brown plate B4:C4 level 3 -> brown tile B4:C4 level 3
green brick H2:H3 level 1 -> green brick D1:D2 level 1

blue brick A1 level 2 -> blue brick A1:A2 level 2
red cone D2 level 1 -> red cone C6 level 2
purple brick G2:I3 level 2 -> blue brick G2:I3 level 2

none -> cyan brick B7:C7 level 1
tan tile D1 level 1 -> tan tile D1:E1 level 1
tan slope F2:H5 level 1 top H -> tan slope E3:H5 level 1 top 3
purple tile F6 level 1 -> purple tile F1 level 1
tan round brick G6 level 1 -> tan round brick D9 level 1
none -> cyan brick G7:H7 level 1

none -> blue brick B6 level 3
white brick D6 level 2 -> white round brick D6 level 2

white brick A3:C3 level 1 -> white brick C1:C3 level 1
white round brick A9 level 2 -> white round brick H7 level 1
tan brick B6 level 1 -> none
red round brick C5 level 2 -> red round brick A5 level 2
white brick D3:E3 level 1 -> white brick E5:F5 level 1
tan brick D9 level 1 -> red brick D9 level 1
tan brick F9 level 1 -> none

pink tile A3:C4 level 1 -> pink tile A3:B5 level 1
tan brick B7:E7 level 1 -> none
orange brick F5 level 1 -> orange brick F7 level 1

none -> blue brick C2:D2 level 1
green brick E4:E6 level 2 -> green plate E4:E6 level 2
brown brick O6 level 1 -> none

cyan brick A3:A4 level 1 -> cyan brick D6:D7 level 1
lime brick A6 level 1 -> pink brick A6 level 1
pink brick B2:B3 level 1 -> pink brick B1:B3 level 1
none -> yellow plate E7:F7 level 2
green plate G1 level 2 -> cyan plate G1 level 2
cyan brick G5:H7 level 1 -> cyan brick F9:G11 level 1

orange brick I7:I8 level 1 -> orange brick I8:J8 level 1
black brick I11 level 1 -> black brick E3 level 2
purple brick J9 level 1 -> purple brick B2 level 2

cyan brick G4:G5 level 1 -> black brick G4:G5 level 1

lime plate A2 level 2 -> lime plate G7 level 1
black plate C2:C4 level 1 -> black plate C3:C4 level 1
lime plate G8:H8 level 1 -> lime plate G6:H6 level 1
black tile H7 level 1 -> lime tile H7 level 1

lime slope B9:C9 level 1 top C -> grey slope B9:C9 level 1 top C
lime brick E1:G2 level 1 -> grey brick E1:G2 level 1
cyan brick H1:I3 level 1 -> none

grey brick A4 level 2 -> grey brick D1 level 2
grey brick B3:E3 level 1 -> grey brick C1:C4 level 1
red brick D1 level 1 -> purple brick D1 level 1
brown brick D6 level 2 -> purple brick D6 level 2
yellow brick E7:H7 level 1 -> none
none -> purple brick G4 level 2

== == ==

*Instructions for the task*. Repeat the records. Match them exactly.

*Written solution*.
brown plate B4:C4 level 3 -> brown tile B4:C4 level 3
green brick H2:H3 level 1 -> green brick D1:D2 level 1

blue brick A1 level 2 -> blue brick A1:A2 level 2
red cone D2 level 1 -> red cone C6 level 2
purple brick G2:I3 level 2 -> blue brick G2:I3 level 2

none -> cyan brick B7:C7 level 1
tan tile D1 level 1 -> tan tile D1:E1 level 1
tan slope F2:H5 level 1 top H -> tan slope E3:H5 level 1 top 3
purple tile F6 level 1 -> purple tile F1 level 1
tan round brick G6 level 1 -> tan round brick D9 level 1
none -> cyan brick G7:H7 level 1

none -> blue brick B6 level 3
white brick D6 level 2 -> white round brick D6 level 2

white brick A3:C3 level 1 -> white brick C1:C3 level 1
white round brick A9 level 2 -> white round brick H7 level 1
tan brick B6 level 1 -> none
red round brick C5 level 2 -> red round brick A5 level 2
white brick D3:E3 level 1 -> white brick E5:F5 level 1
tan brick D9 level 1 -> red brick D9 level 1
tan brick F9 level 1 -> none

pink tile A3:C4 level 1 -> pink tile A3:B5 level 1
tan brick B7:E7 level 1 -> none
orange brick F5 level 1 -> orange brick F7 level 1

none -> blue brick C2:D2 level 1
green brick E4:E6 level 2 -> green plate E4:E6 level 2
brown brick O6 level 1 -> none

cyan brick A3:A4 level 1 -> cyan brick D6:D7 level 1
lime brick A6 level 1 -> pink brick A6 level 1
pink brick B2:B3 level 1 -> pink brick B1:B3 level 1
none -> yellow plate E7:F7 level 2
green plate G1 level 2 -> cyan plate G1 level 2
cyan brick G5:H7 level 1 -> cyan brick F9:G11 level 1

orange brick I7:I8 level 1 -> orange brick I8:J8 level 1
black brick I11 level 1 -> black brick E3 level 2
purple brick J9 level 1 -> purple brick B2 level 2

cyan brick G4:G5 level 1 -> black brick G4:G5 level 1

lime plate A2 level 2 -> lime plate G7 level 1
black plate C2:C4 level 1 -> black plate C3:C4 level 1
lime plate G8:H8 level 1 -> lime plate G6:H6 level 1
black tile H7 level 1 -> lime tile H7 level 1

lime slope B9:C9 level 1 top C -> grey slope B9:C9 level 1 top C
lime brick E1:G2 level 1 -> grey brick E1:G2 level 1
cyan brick H1:I3 level 1 -> none

grey brick A4 level 2 -> grey brick D1 level 2
grey brick B3:E3 level 1 -> grey brick C1:C4 level 1
red brick D1 level 1 -> purple brick D1 level 1
brown brick D6 level 2 -> purple brick D6 level 2
yellow brick E7:H7 level 1 -> none
none -> purple brick G4 level 2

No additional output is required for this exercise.